MATERIAL SUPPLIED START

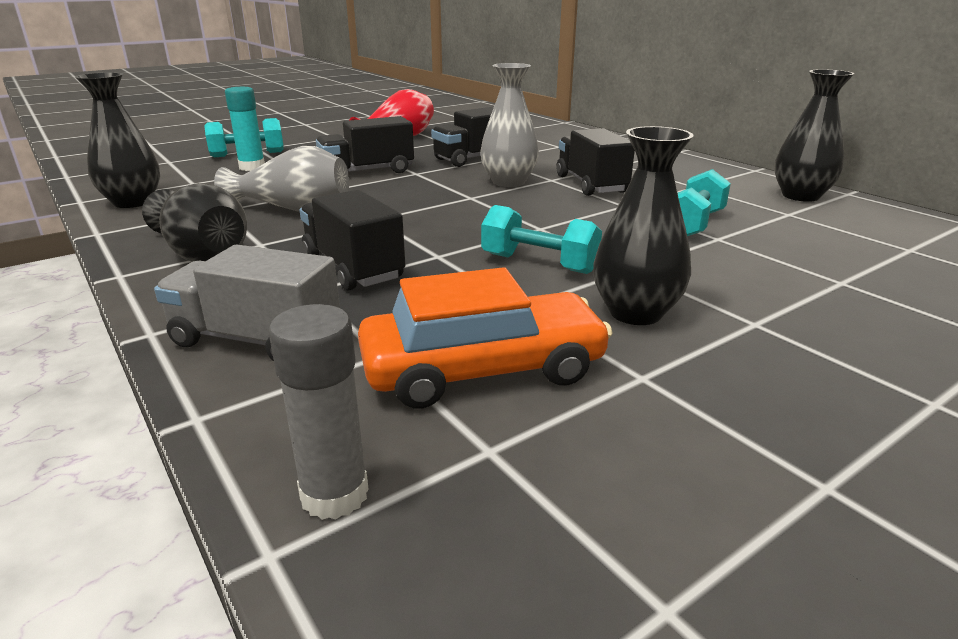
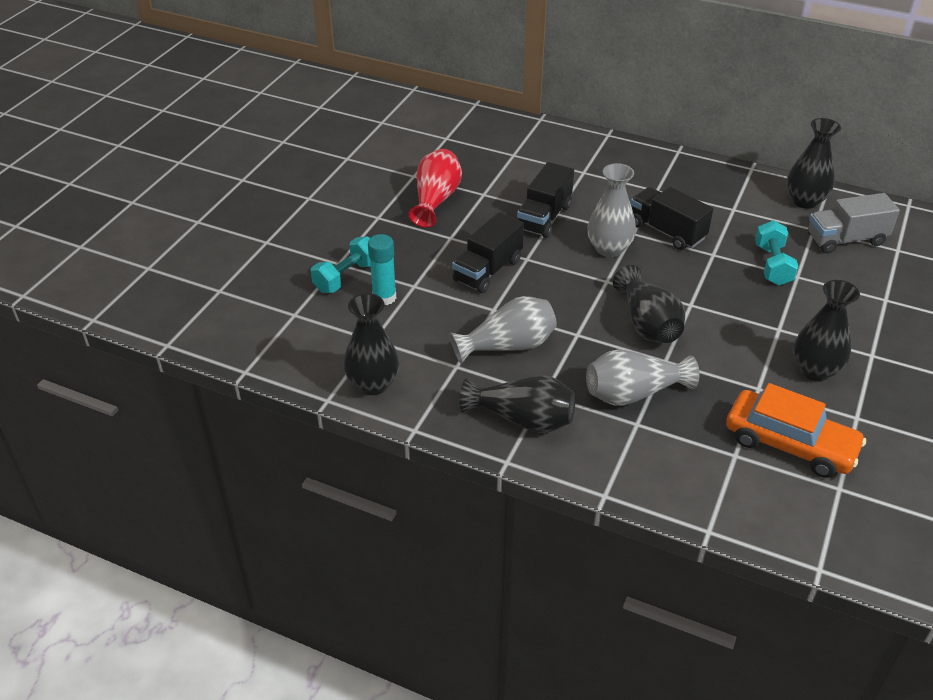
camera: 30 degrees left, 15 degrees up
(256, 340) = (664, 474): grey truck -> grey truck (846, 240)
(334, 494) = (810, 536): grey glue stick -> none
(353, 268) = (633, 393): black truck -> grey vase
(464, 228) = (647, 324): none -> black vase
(483, 369) = (790, 444): orange car -> orange car turned 75 degrees clockwise
(539, 264) = (729, 345): turquoise dumbbell -> none

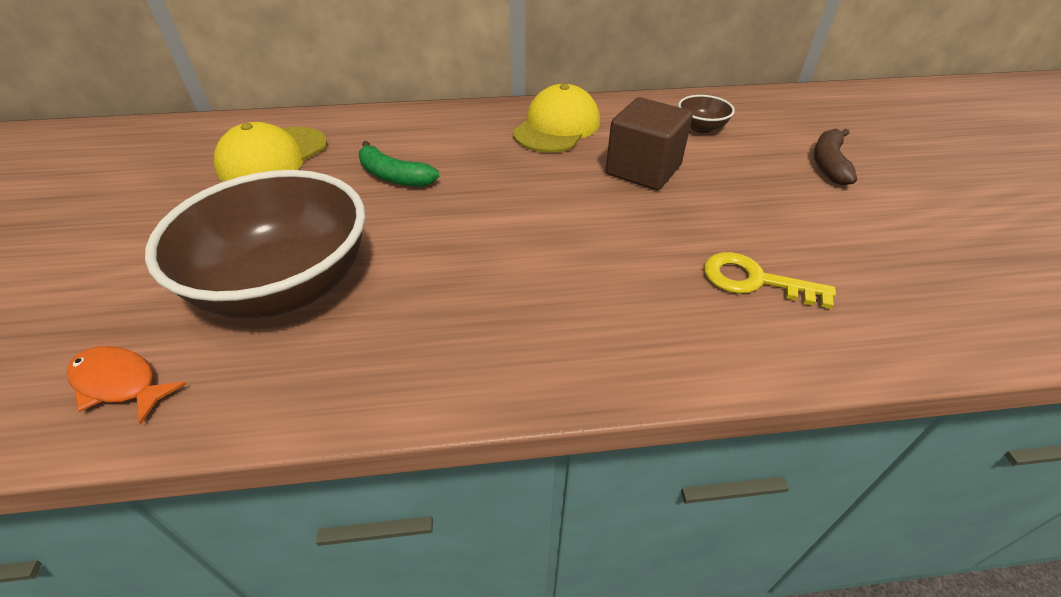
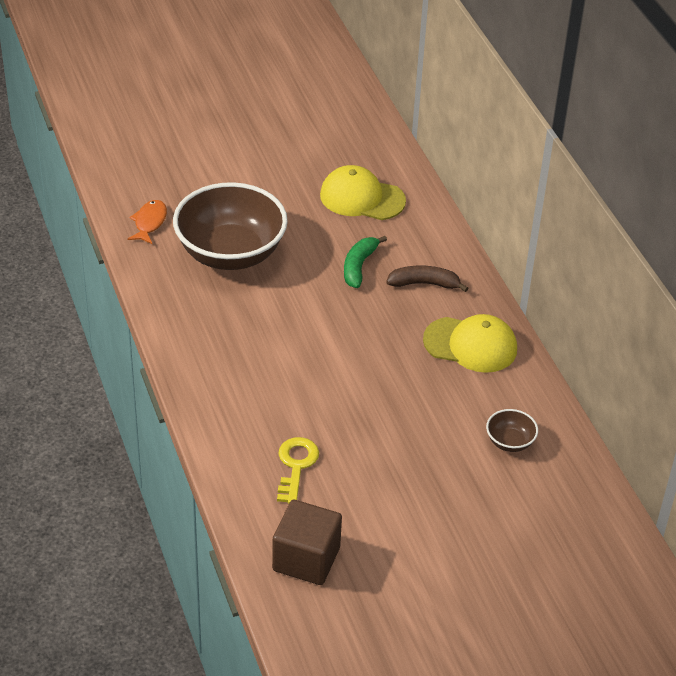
camera: 75 degrees right, 0 degrees up
(643, 170) = (418, 404): brown cube -> brown cube (306, 559)
(828, 164) = (474, 527): brown banana -> brown banana (424, 284)

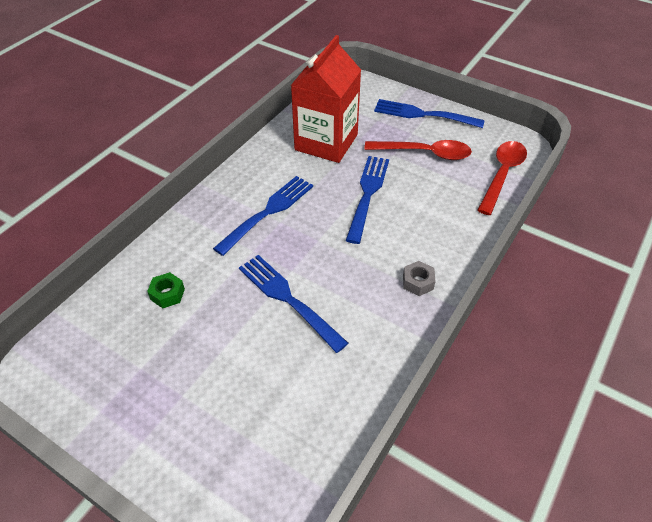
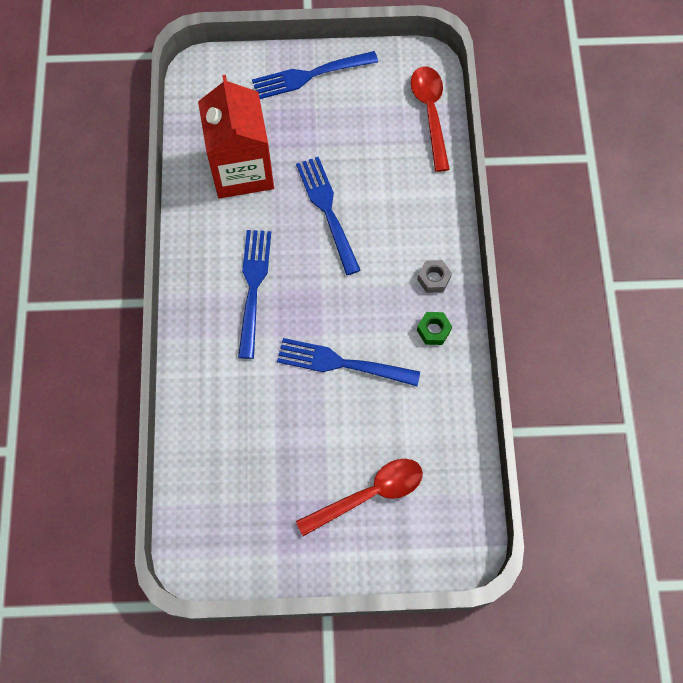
camera: 35 degrees left, 20 degrees up
(167, 294) = (237, 425): green nut -> green nut (433, 330)
(425, 153) = (345, 127): red spoon -> red spoon (370, 494)

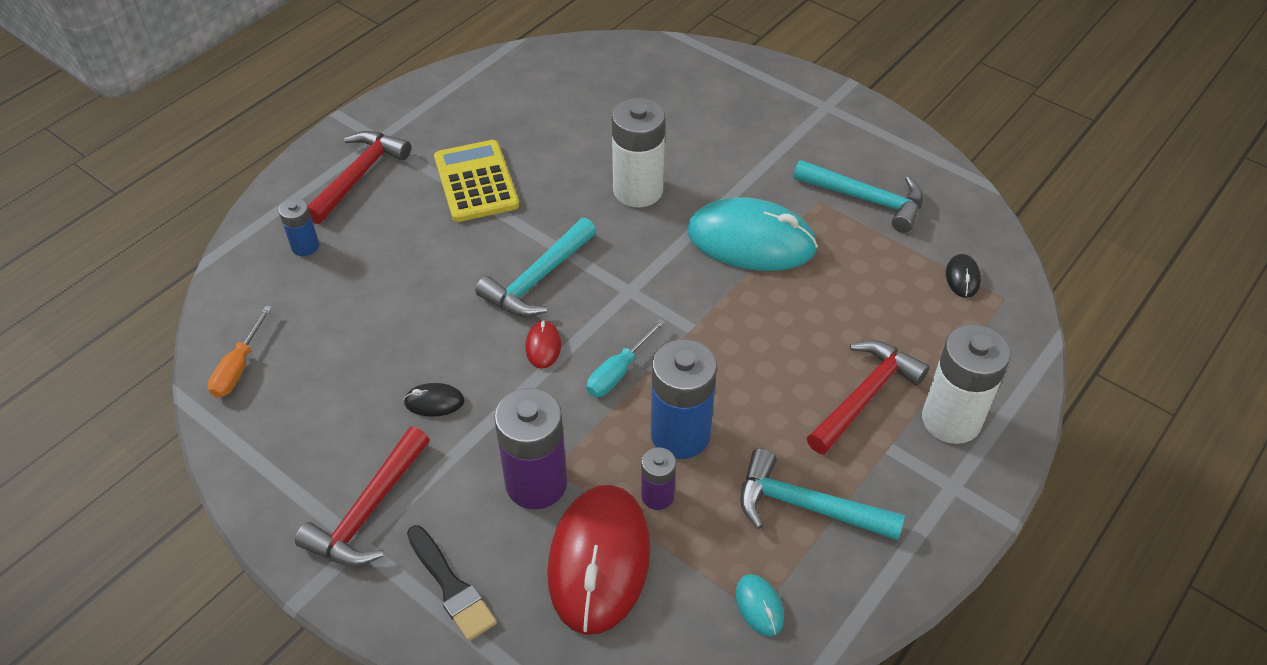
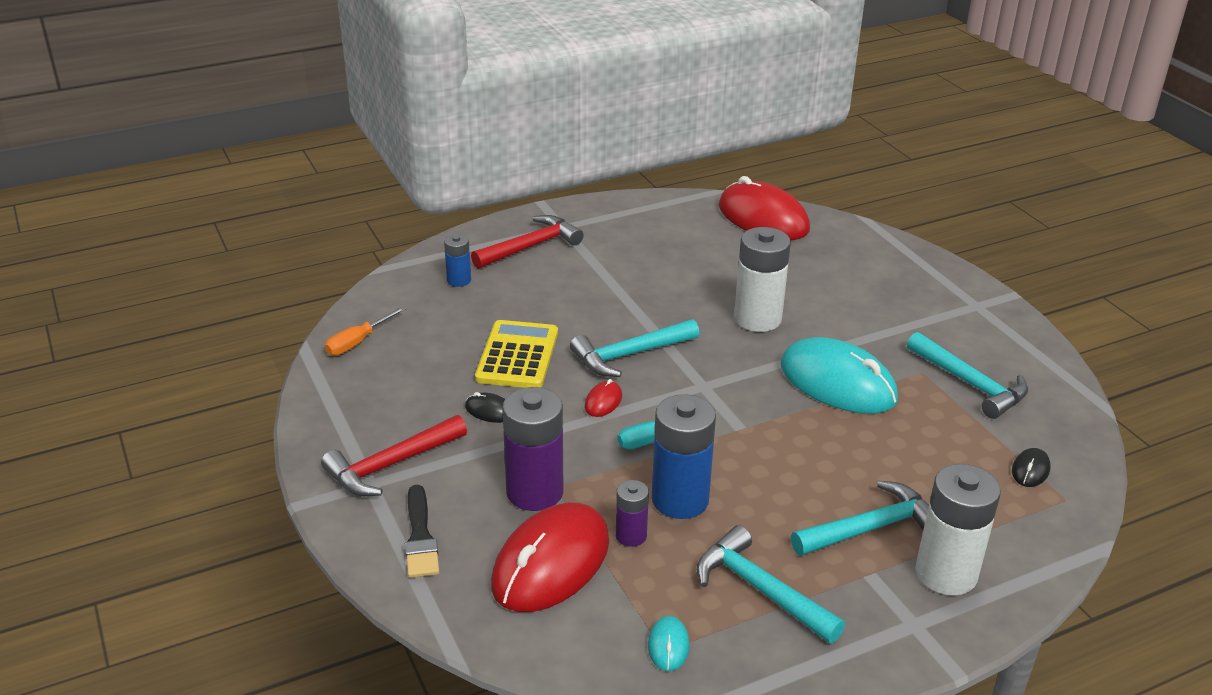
camera: 25 degrees right, 15 degrees down
(476, 182) = (622, 275): yellow calculator -> yellow calculator (517, 356)
(577, 63) = (763, 218): none -> red mouse
(865, 396) = (871, 528): red hammer -> turquoise hammer

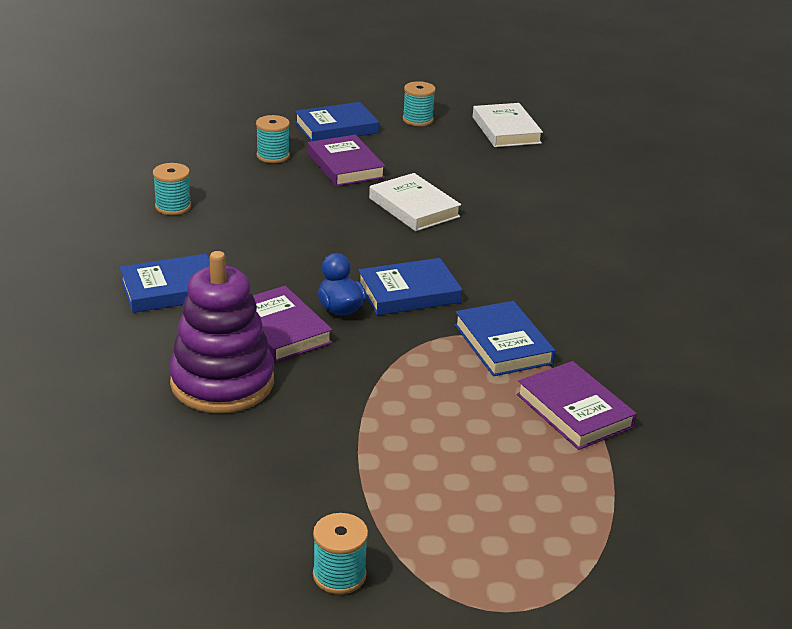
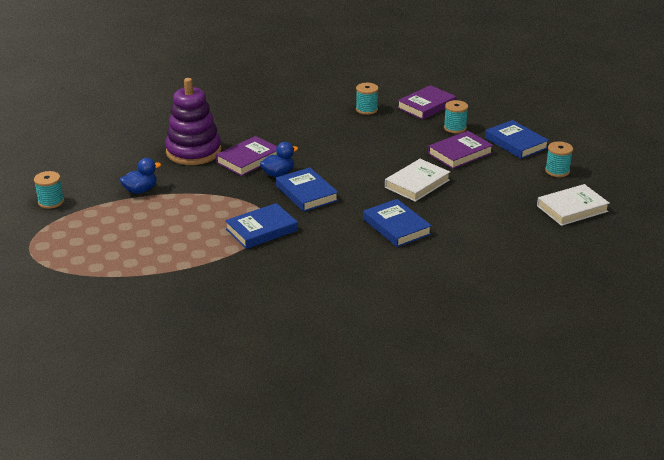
camera: 80 degrees right, 0 degrees up
(171, 289) = (276, 124): blue book -> blue book (396, 227)
(338, 454) = (140, 190): none -> blue duck
(574, 411) = (198, 259): purple book -> purple book (426, 106)

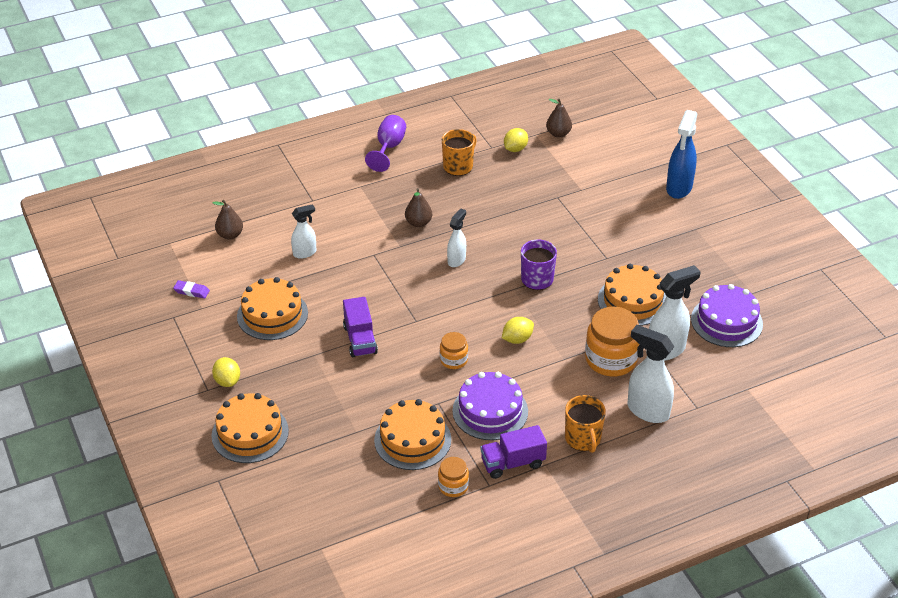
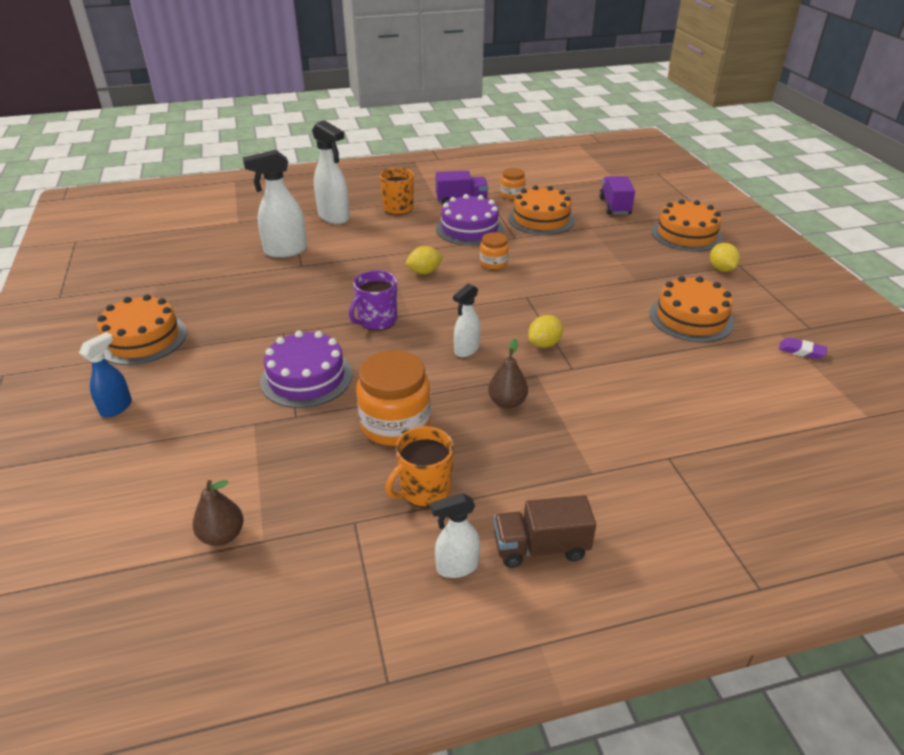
camera: 170 degrees left, 5 degrees down
(230, 235) = (781, 417): brown pear -> none
(305, 253) = (665, 380): white spray bottle -> white spray bottle (456, 567)
(360, 339) = (588, 287): purple truck -> purple truck (615, 206)
(389, 148) = (540, 547): purple goblet -> brown truck
(515, 149) = (315, 512): yellow lemon -> yellow lemon (544, 344)
(611, 359) = (342, 250): orange jar -> orange jar (395, 424)
(632, 301) = (286, 290): orange cake -> orange cake (142, 339)
(679, 188) = (117, 407): blue spray bottle -> blue spray bottle, size x0.60
(726, 321) = (207, 265): purple cake -> purple cake (306, 377)

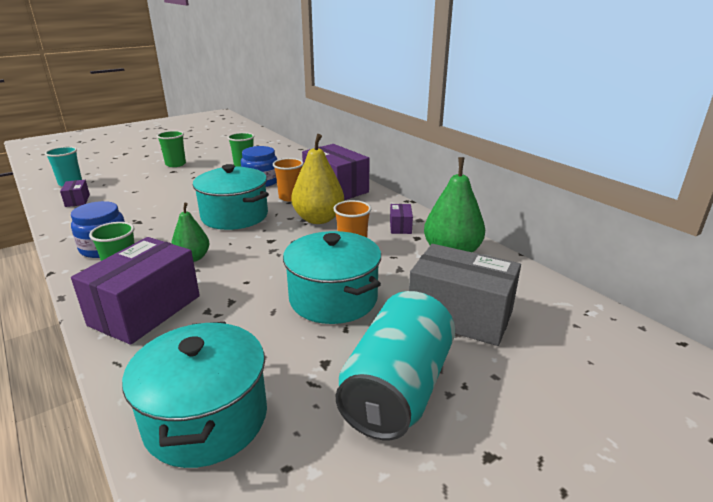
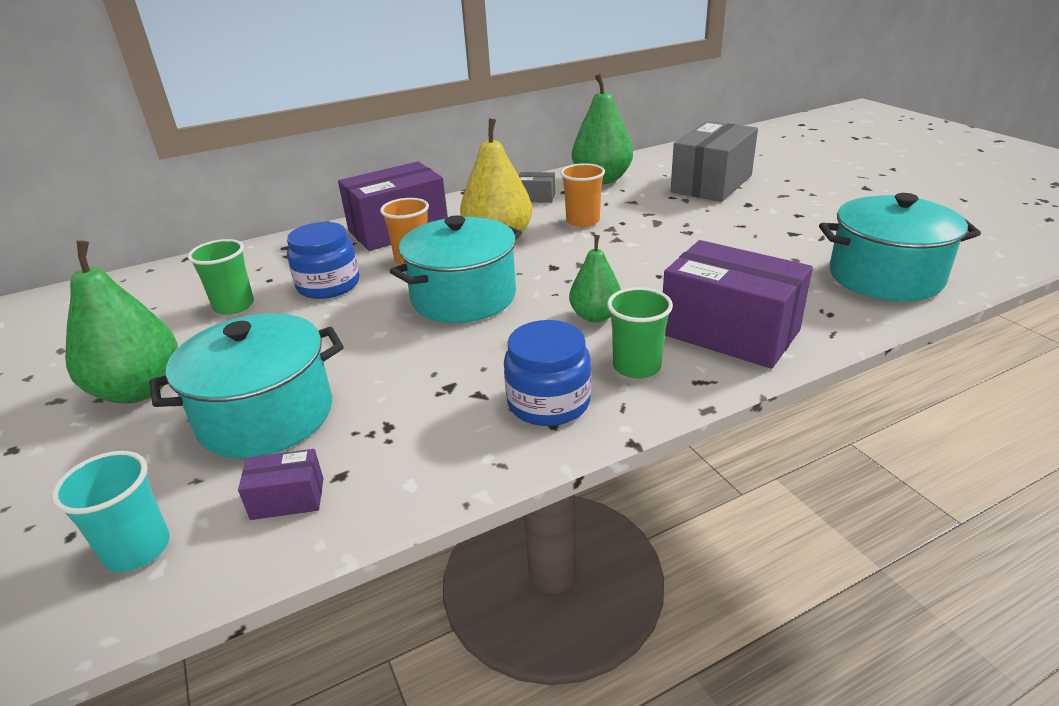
camera: 80 degrees left, 5 degrees up
(175, 164) = (139, 390): green cup -> green pear
(333, 298) = (691, 230): turquoise pot -> turquoise pot (266, 416)
(397, 388) = (814, 208): turquoise can -> none
(400, 227) = (536, 197): purple box -> grey box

MATERIAL SUPPLIED END

**EXERCISE:** Taking the entries above, copy word for word the lines from the one with "camera: 75 degrees right, 0 degrees up" up to and including the one with "(865, 396) = (871, 528): red", without any picture.

**EXERCISE ANSWER:**
camera: 75 degrees right, 0 degrees up
(643, 170) = (418, 404): brown cube -> brown cube (306, 559)
(828, 164) = (474, 527): brown banana -> brown banana (424, 284)

camera: 35 degrees left, 20 degrees up
(167, 294) = (237, 425): green nut -> green nut (433, 330)
(425, 153) = (345, 127): red spoon -> red spoon (370, 494)

camera: 25 degrees right, 15 degrees down
(476, 182) = (622, 275): yellow calculator -> yellow calculator (517, 356)
(577, 63) = (763, 218): none -> red mouse
(865, 396) = (871, 528): red hammer -> turquoise hammer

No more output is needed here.